◆ TASK OBJECTIVE ◆
Please give back all the records exactly, but keep the pictures out.

+--

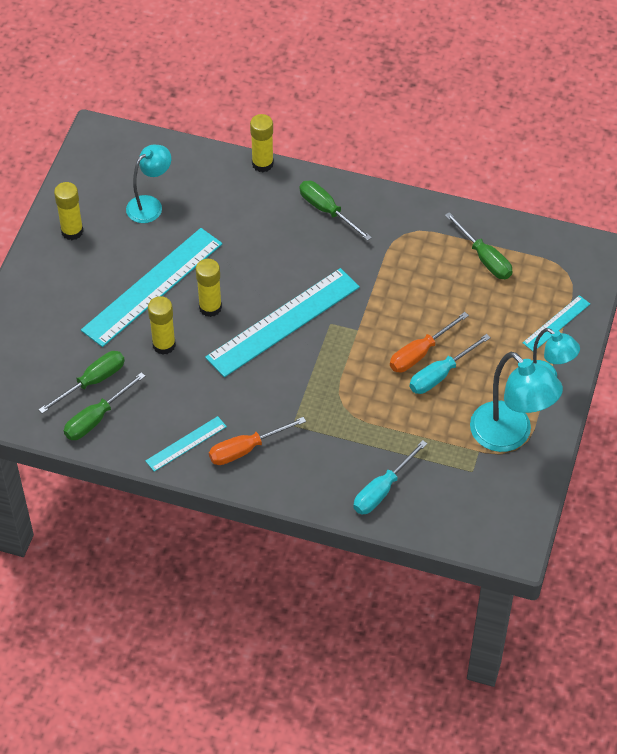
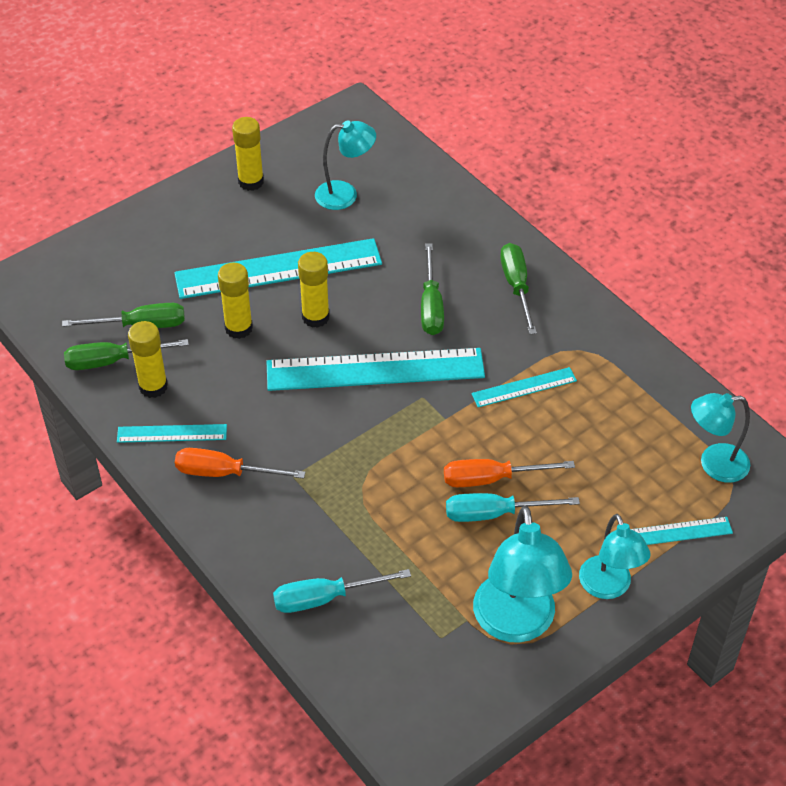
camera: 35 degrees right, 5 degrees down
(262, 164) = (490, 211): yellow glue stick -> yellow glue stick (153, 387)
(390, 280) = (524, 387): none -> turquoise ruler
(484, 258) = (648, 420): green screwdriver -> green screwdriver (431, 306)
(546, 265) = (714, 464): none -> turquoise lamp

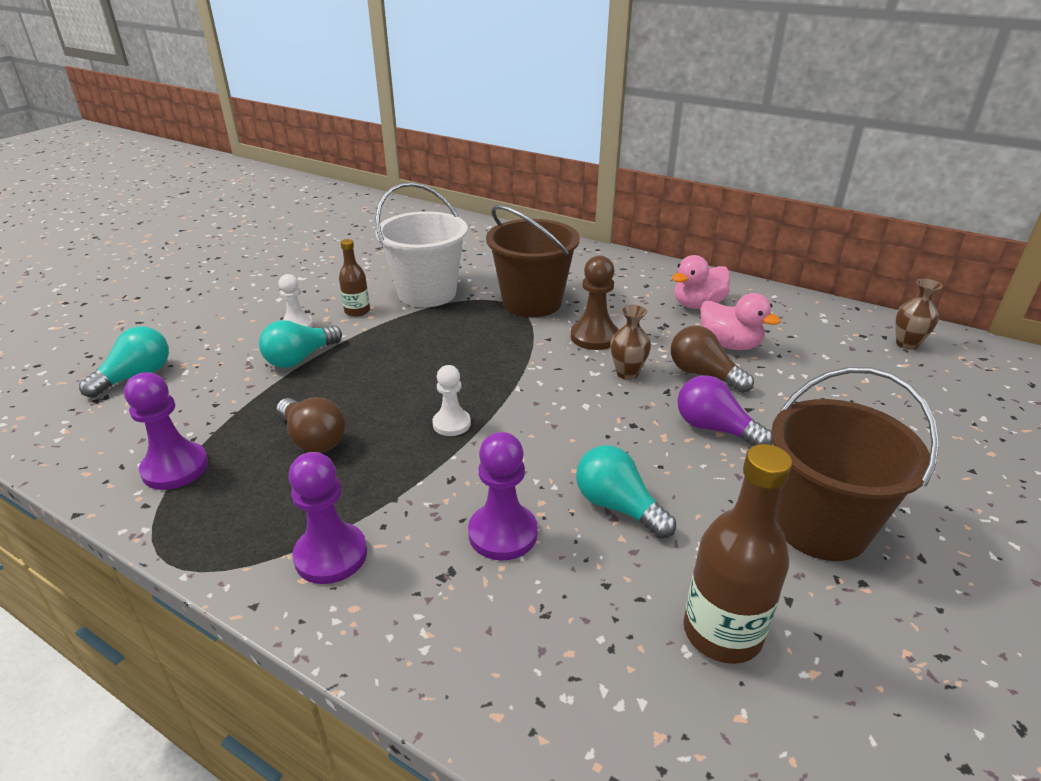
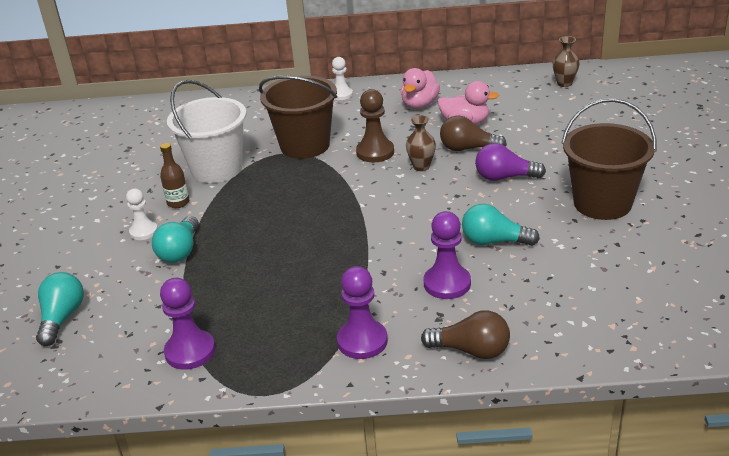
camera: 30 degrees left, 0 degrees up
(313, 439) = (264, 292): brown light bulb -> brown light bulb (471, 350)
(451, 424) = (345, 243): white pawn -> white pawn (341, 95)
(722, 632) = (600, 272): brown bottle -> none

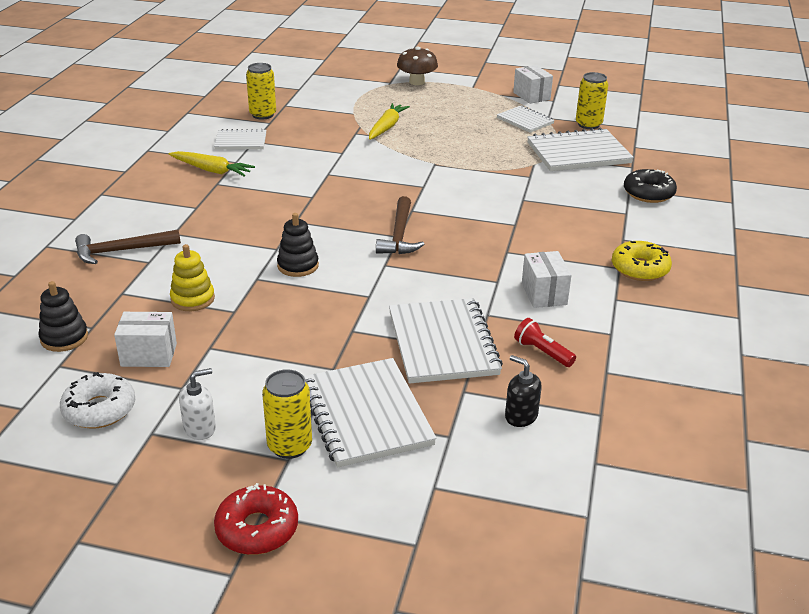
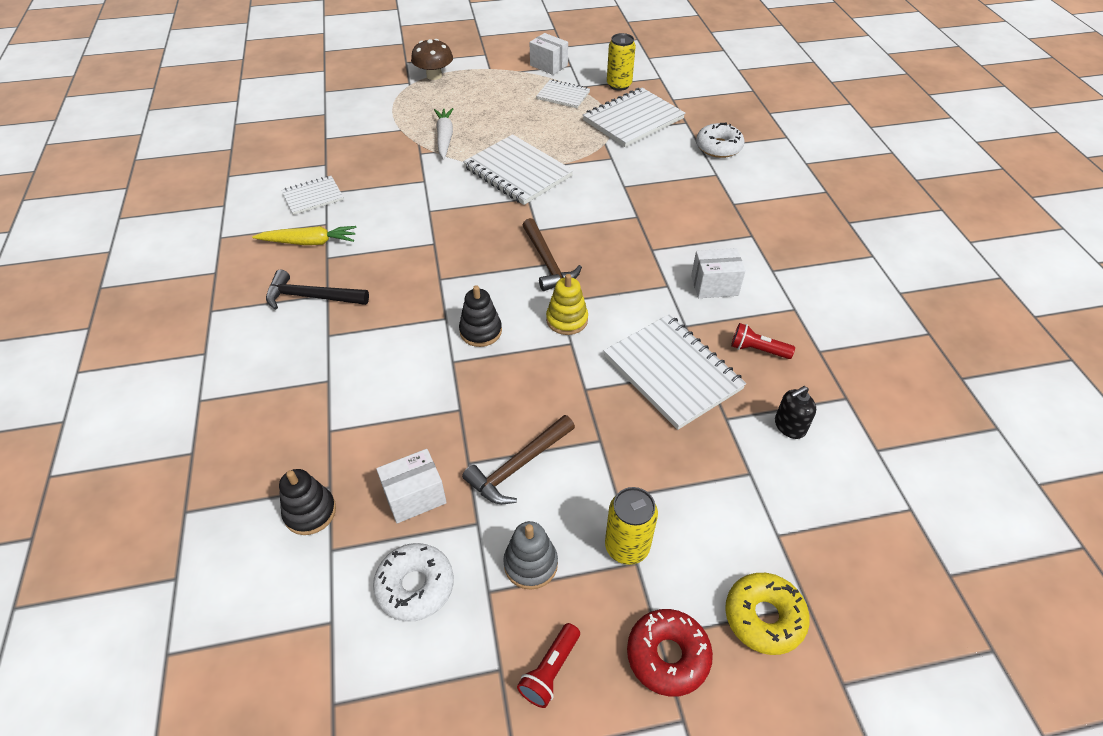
camera: 25 degrees left, 15 degrees up
(121, 251) = (288, 377): brown hammer -> brown hammer (518, 466)
(154, 500) = (550, 670): none -> red flashlight
(182, 205) = (311, 297): none -> black hammer
(192, 299) = (408, 410): yellow stacking toy -> yellow stacking toy (567, 320)
(200, 428) = (530, 564): white soap dispenser -> grey stacking toy
(263, 115) = (311, 156): yellow can -> none
(366, 414) = (666, 480): white notebook -> white notebook (518, 172)
(387, 127) = (445, 138): yellow carrot -> white carrot
(521, 416) = (789, 426): black soap dispenser -> black soap dispenser turned 45 degrees counterclockwise
(544, 294) = (714, 285): white box -> white box turned 60 degrees counterclockwise
(640, 269) = (768, 231): yellow donut -> yellow donut (764, 617)
(648, 193) = (718, 147): black donut -> white donut

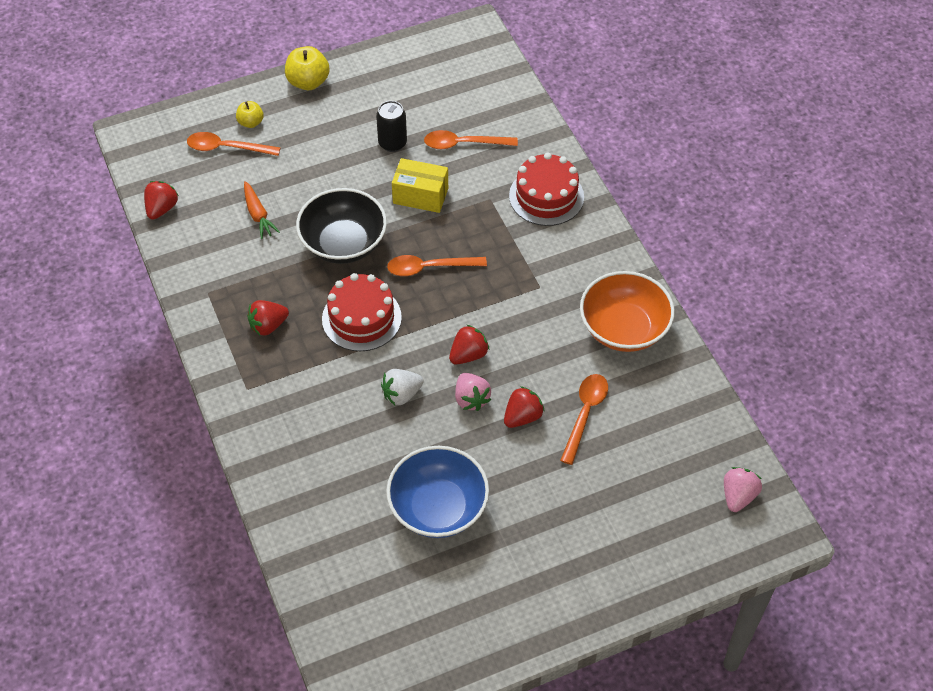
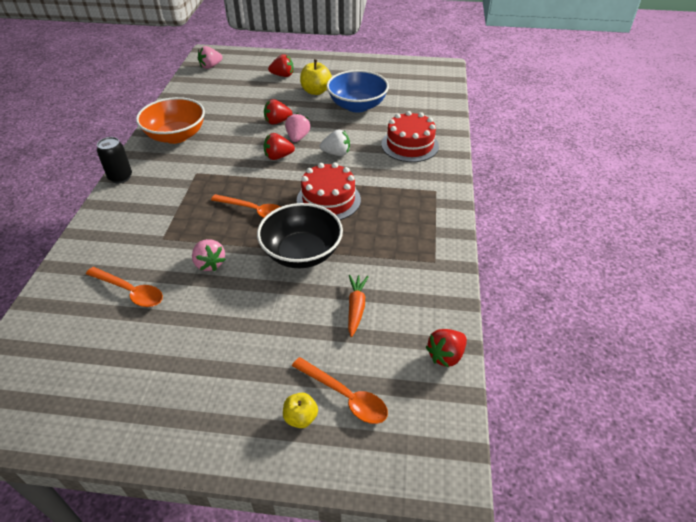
camera: 150 degrees left, 10 degrees down
(268, 326) = (399, 220): red strawberry -> red strawberry (283, 75)
(308, 82) = (200, 443): yellow apple -> yellow apple (316, 91)
(392, 143) = (186, 321): black can -> black can (120, 177)
(420, 195) = (209, 264): yellow box -> pink strawberry
(546, 196) = (122, 223): red cake -> red cake (410, 145)
(585, 414) = (243, 112): orange spoon -> none

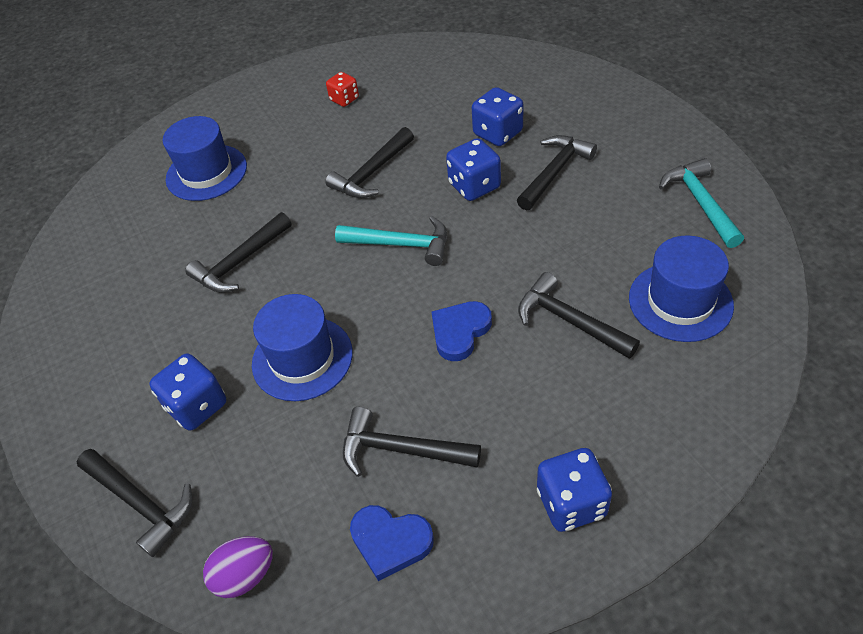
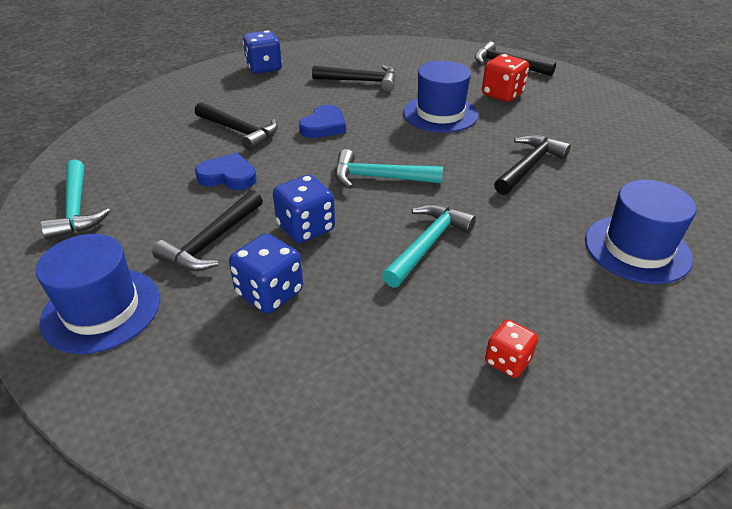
camera: 170 degrees right, 10 degrees down
(197, 406) = (502, 94): blue dice -> red dice
(245, 575) = (434, 49): purple egg -> none
(372, 173) = (427, 244): black hammer -> turquoise hammer
(390, 542) = (361, 57): blue heart -> blue heart (228, 176)
(680, 301) = (149, 141): blue hat -> blue hat (101, 309)

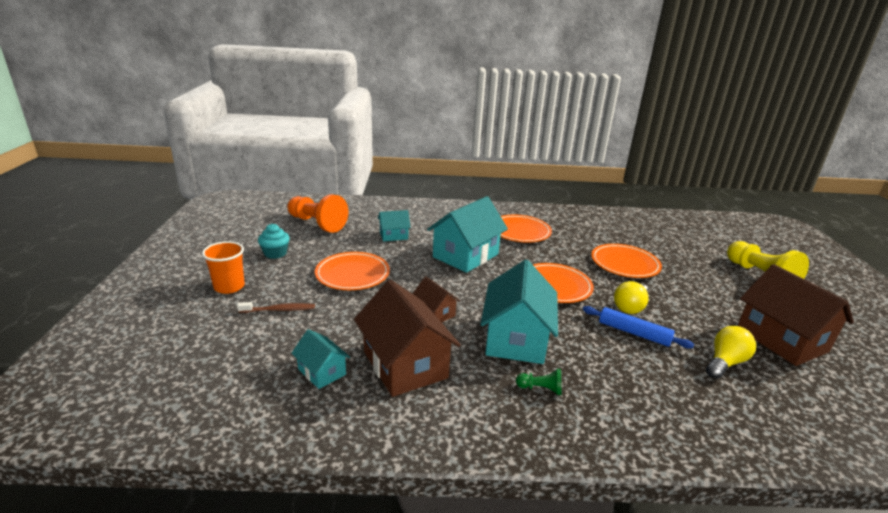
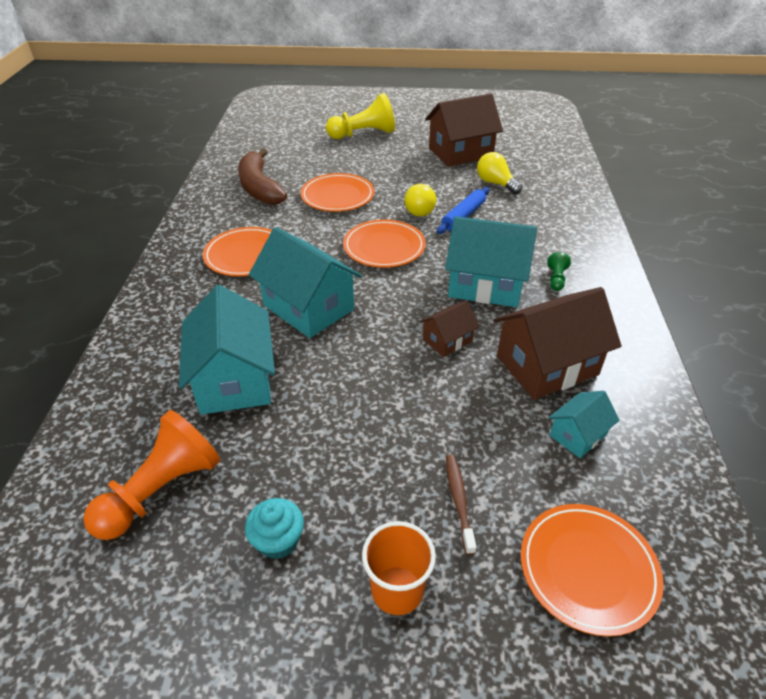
camera: 85 degrees left, 15 degrees up
(352, 274) = (356, 422): orange plate -> orange plate (588, 569)
(393, 235) = (234, 379): turquoise house -> turquoise house, size x1.96
(614, 231) = (259, 188): none -> brown banana
(630, 307) = (420, 209): yellow light bulb -> yellow light bulb turned 60 degrees clockwise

+--

◆ TASK OUTPUT ◆
camera: 35 degrees right, 5 degrees down
(262, 164) = (490, 211): yellow glue stick -> yellow glue stick (153, 387)
(390, 280) = (524, 387): none -> turquoise ruler
(484, 258) = (648, 420): green screwdriver -> green screwdriver (431, 306)
(546, 265) = (714, 464): none -> turquoise lamp

camera: 30 degrees left, 0 degrees up
(313, 439) = (264, 292): brown light bulb -> brown light bulb (471, 350)
(451, 424) = (345, 243): white pawn -> white pawn (341, 95)
(722, 632) = (600, 272): brown bottle -> none

camera: 25 degrees left, 15 degrees up
(121, 251) = (288, 377): brown hammer -> brown hammer (518, 466)
(154, 500) = (550, 670): none -> red flashlight
(182, 205) = (311, 297): none -> black hammer
(192, 299) = (408, 410): yellow stacking toy -> yellow stacking toy (567, 320)
(200, 428) = (530, 564): white soap dispenser -> grey stacking toy
(263, 115) = (311, 156): yellow can -> none
(366, 414) = (666, 480): white notebook -> white notebook (518, 172)
(387, 127) = (445, 138): yellow carrot -> white carrot
(521, 416) = (789, 426): black soap dispenser -> black soap dispenser turned 45 degrees counterclockwise
(544, 294) = (714, 285): white box -> white box turned 60 degrees counterclockwise
(640, 269) = (768, 231): yellow donut -> yellow donut (764, 617)
(648, 193) = (718, 147): black donut -> white donut

camera: 150 degrees left, 10 degrees down
(268, 326) = (399, 220): red strawberry -> red strawberry (283, 75)
(308, 82) = (200, 443): yellow apple -> yellow apple (316, 91)
(392, 143) = (186, 321): black can -> black can (120, 177)
(420, 195) = (209, 264): yellow box -> pink strawberry
(546, 196) = (122, 223): red cake -> red cake (410, 145)
(585, 414) = (243, 112): orange spoon -> none

camera: 170 degrees right, 10 degrees down
(197, 406) = (502, 94): blue dice -> red dice
(245, 575) = (434, 49): purple egg -> none
(372, 173) = (427, 244): black hammer -> turquoise hammer
(390, 542) = (361, 57): blue heart -> blue heart (228, 176)
(680, 301) = (149, 141): blue hat -> blue hat (101, 309)

camera: 85 degrees left, 15 degrees up
(352, 274) = (356, 422): orange plate -> orange plate (588, 569)
(393, 235) = (234, 379): turquoise house -> turquoise house, size x1.96
(614, 231) = (259, 188): none -> brown banana
(630, 307) = (420, 209): yellow light bulb -> yellow light bulb turned 60 degrees clockwise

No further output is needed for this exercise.